***** GIVEN ENTRIES *****

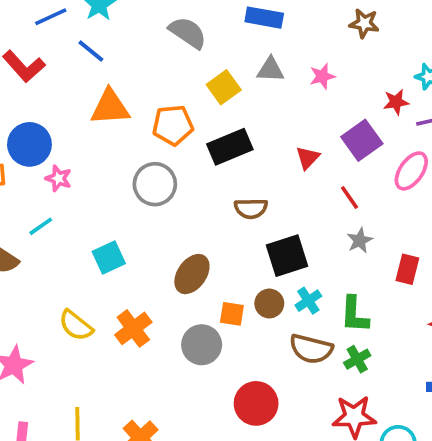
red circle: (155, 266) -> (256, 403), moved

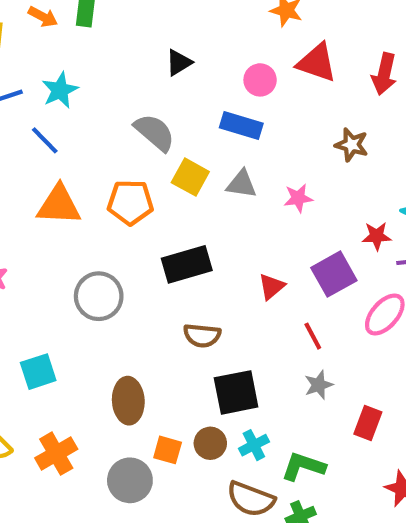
yellow square: (224, 87) -> (190, 177), moved, turned -32
orange pentagon: (173, 125) -> (130, 202), moved
brown ellipse: (192, 274) -> (128, 401), turned -45
green L-shape: (354, 315) -> (303, 466), turned 99

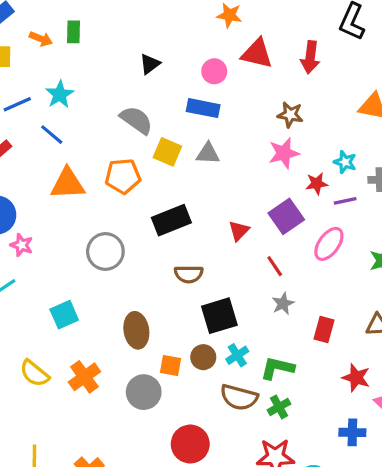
pink star: (298, 198) -> (284, 153), moved, size x1.4

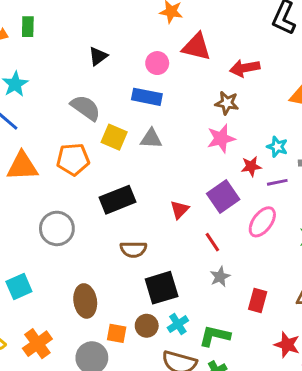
red arrow: (310, 57) -> (245, 68), moved, turned 72

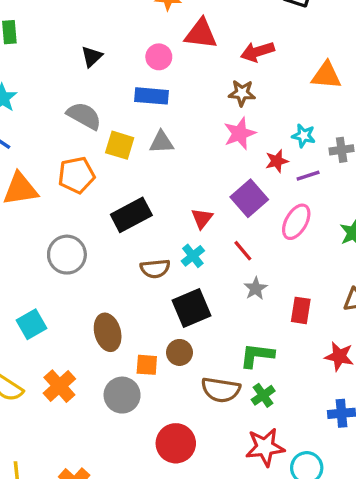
cyan cross: (178, 324) -> (193, 256), moved

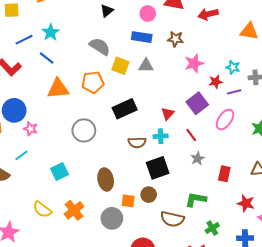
brown star: (242, 93) -> (175, 39), moved
cyan cross: (193, 256) -> (161, 136), turned 32
green cross: (263, 395) -> (212, 228), moved

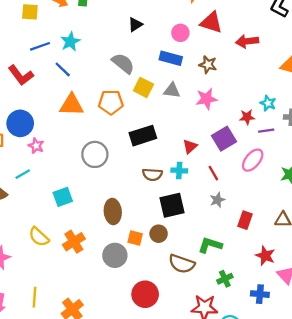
pink star: (194, 63) -> (207, 99), moved

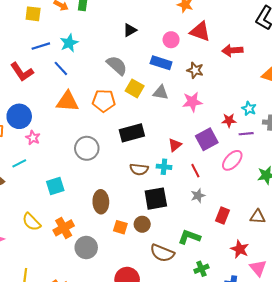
gray circle: (115, 255) -> (86, 248), moved

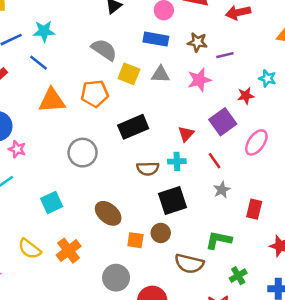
cyan star: (69, 43) -> (44, 31), turned 30
purple line: (246, 134) -> (225, 55), moved
brown ellipse: (101, 202) -> (108, 213), turned -40
gray circle: (86, 248) -> (116, 278), moved

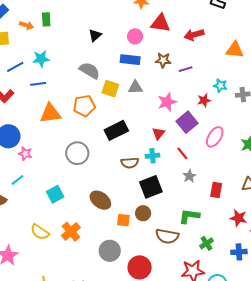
blue line: (38, 63) -> (38, 84), turned -42
pink star: (199, 80) -> (167, 102), moved

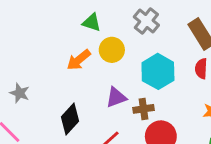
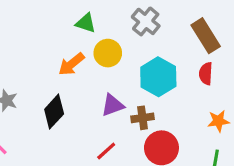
black diamond: (70, 119) -> (54, 112), moved

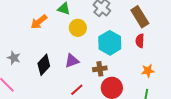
orange arrow: (71, 64) -> (39, 22), moved
purple triangle: (113, 105) -> (72, 61), moved

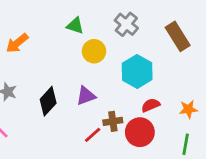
orange arrow: (39, 22) -> (17, 43), moved
red semicircle: (140, 41) -> (151, 105), moved, turned 64
brown cross: (100, 69) -> (113, 121), moved

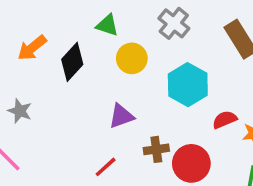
black diamond: (48, 101) -> (72, 62), moved
red semicircle: (151, 105) -> (225, 120), moved
red line: (93, 135) -> (106, 167), moved

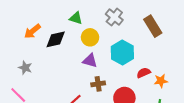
black diamond: (72, 62) -> (56, 39), turned 35
purple triangle: (121, 116) -> (90, 61), moved, turned 35
brown cross: (156, 149) -> (98, 84), moved

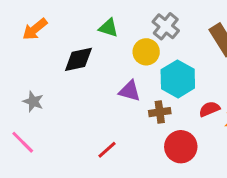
orange arrow: (32, 31) -> (35, 29), moved
yellow circle: (90, 37) -> (146, 52), moved
brown cross: (98, 84) -> (160, 112), moved

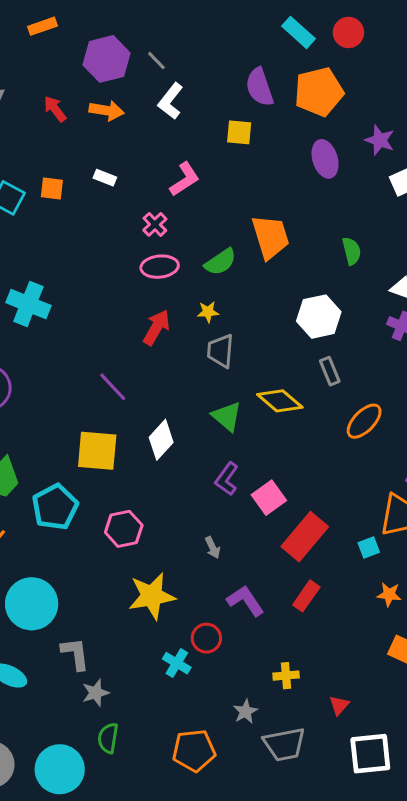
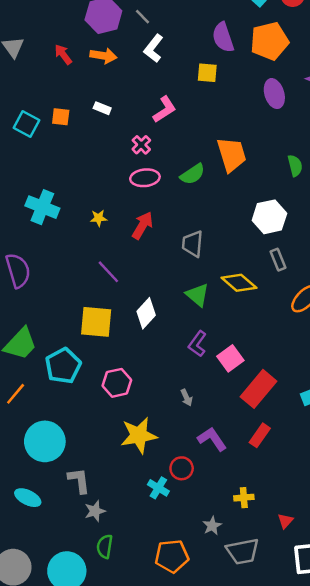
yellow star: (208, 312) -> (99, 218), moved

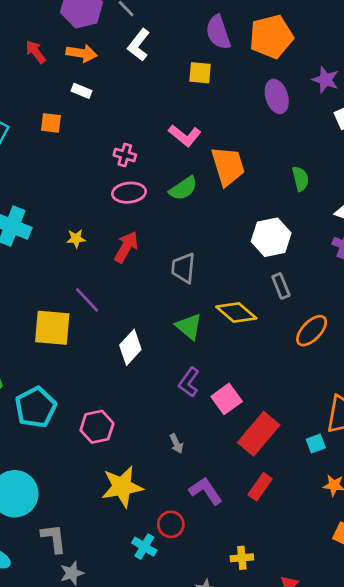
white rectangle: (102, 108) -> (82, 91), moved
pink L-shape: (164, 109) -> (185, 135), moved, turned 72
orange square: (61, 117) -> (51, 123), moved
pink cross: (141, 145) -> (125, 155), turned -30
yellow square: (96, 322) -> (52, 328), moved

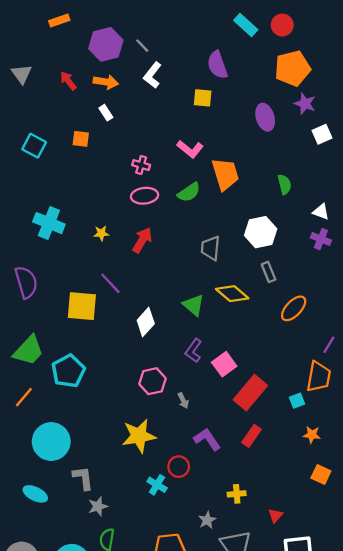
orange pentagon: (271, 37) -> (292, 68), moved
white rectangle: (82, 91) -> (106, 113), turned 35
gray trapezoid: (183, 268) -> (211, 248), moved
pink hexagon: (97, 427) -> (152, 381), moved

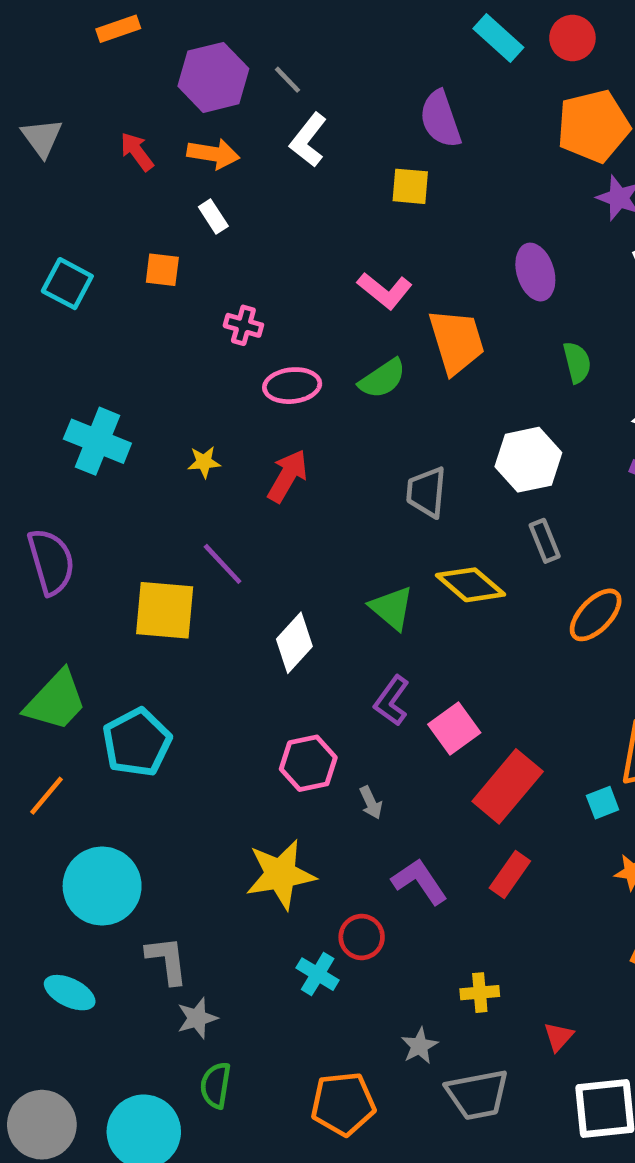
purple ellipse: (265, 117) -> (535, 272), moved
pink cross: (141, 165) -> (243, 325), moved

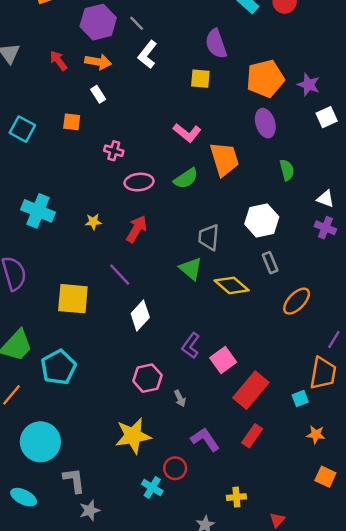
orange pentagon: (593, 126) -> (265, 79), moved
purple line: (223, 564) -> (120, 275), moved
green triangle: (392, 608) -> (191, 269), moved

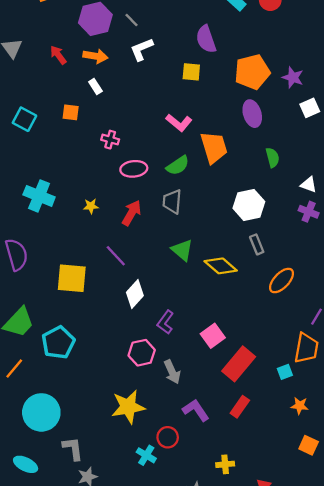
white L-shape: (147, 55) -> (142, 49), turned 30
gray trapezoid: (209, 237) -> (172, 202), moved
purple L-shape: (191, 346) -> (165, 322), moved
gray arrow: (180, 398) -> (172, 372), size x1.5

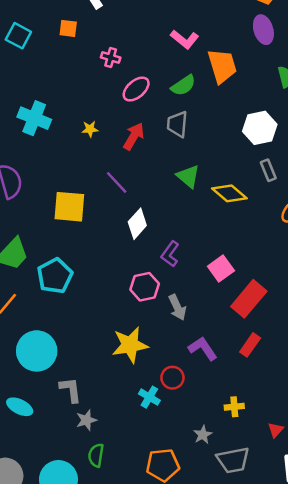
pink ellipse: (134, 169) -> (136, 89), turned -35

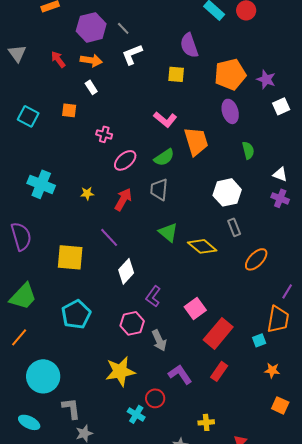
cyan pentagon: (55, 276) -> (76, 314), moved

*****

● YOUR INSTRUCTIONS
All that's required is the material above repeated exactly, minus any picture.

● OUTPUT OF THE TASK
red circle: (155, 266) -> (256, 403), moved

yellow square: (224, 87) -> (190, 177), moved, turned -32
orange pentagon: (173, 125) -> (130, 202), moved
brown ellipse: (192, 274) -> (128, 401), turned -45
green L-shape: (354, 315) -> (303, 466), turned 99

pink star: (298, 198) -> (284, 153), moved, size x1.4

red arrow: (310, 57) -> (245, 68), moved, turned 72

cyan cross: (178, 324) -> (193, 256), moved

brown star: (242, 93) -> (175, 39), moved
cyan cross: (193, 256) -> (161, 136), turned 32
green cross: (263, 395) -> (212, 228), moved

pink star: (194, 63) -> (207, 99), moved

gray circle: (115, 255) -> (86, 248), moved

cyan star: (69, 43) -> (44, 31), turned 30
purple line: (246, 134) -> (225, 55), moved
brown ellipse: (101, 202) -> (108, 213), turned -40
gray circle: (86, 248) -> (116, 278), moved

blue line: (38, 63) -> (38, 84), turned -42
pink star: (199, 80) -> (167, 102), moved

black diamond: (70, 119) -> (54, 112), moved

orange arrow: (71, 64) -> (39, 22), moved
purple triangle: (113, 105) -> (72, 61), moved

orange arrow: (39, 22) -> (17, 43), moved
red semicircle: (140, 41) -> (151, 105), moved, turned 64
brown cross: (100, 69) -> (113, 121), moved

black diamond: (48, 101) -> (72, 62), moved
red semicircle: (151, 105) -> (225, 120), moved
red line: (93, 135) -> (106, 167), moved

black diamond: (72, 62) -> (56, 39), turned 35
purple triangle: (121, 116) -> (90, 61), moved, turned 35
brown cross: (156, 149) -> (98, 84), moved

orange arrow: (32, 31) -> (35, 29), moved
yellow circle: (90, 37) -> (146, 52), moved
brown cross: (98, 84) -> (160, 112), moved

yellow star: (208, 312) -> (99, 218), moved

white rectangle: (102, 108) -> (82, 91), moved
pink L-shape: (164, 109) -> (185, 135), moved, turned 72
orange square: (61, 117) -> (51, 123), moved
pink cross: (141, 145) -> (125, 155), turned -30
yellow square: (96, 322) -> (52, 328), moved

orange pentagon: (271, 37) -> (292, 68), moved
white rectangle: (82, 91) -> (106, 113), turned 35
gray trapezoid: (183, 268) -> (211, 248), moved
pink hexagon: (97, 427) -> (152, 381), moved

purple ellipse: (265, 117) -> (535, 272), moved
pink cross: (141, 165) -> (243, 325), moved

orange pentagon: (593, 126) -> (265, 79), moved
purple line: (223, 564) -> (120, 275), moved
green triangle: (392, 608) -> (191, 269), moved

white L-shape: (147, 55) -> (142, 49), turned 30
gray trapezoid: (209, 237) -> (172, 202), moved
purple L-shape: (191, 346) -> (165, 322), moved
gray arrow: (180, 398) -> (172, 372), size x1.5

pink ellipse: (134, 169) -> (136, 89), turned -35

cyan pentagon: (55, 276) -> (76, 314), moved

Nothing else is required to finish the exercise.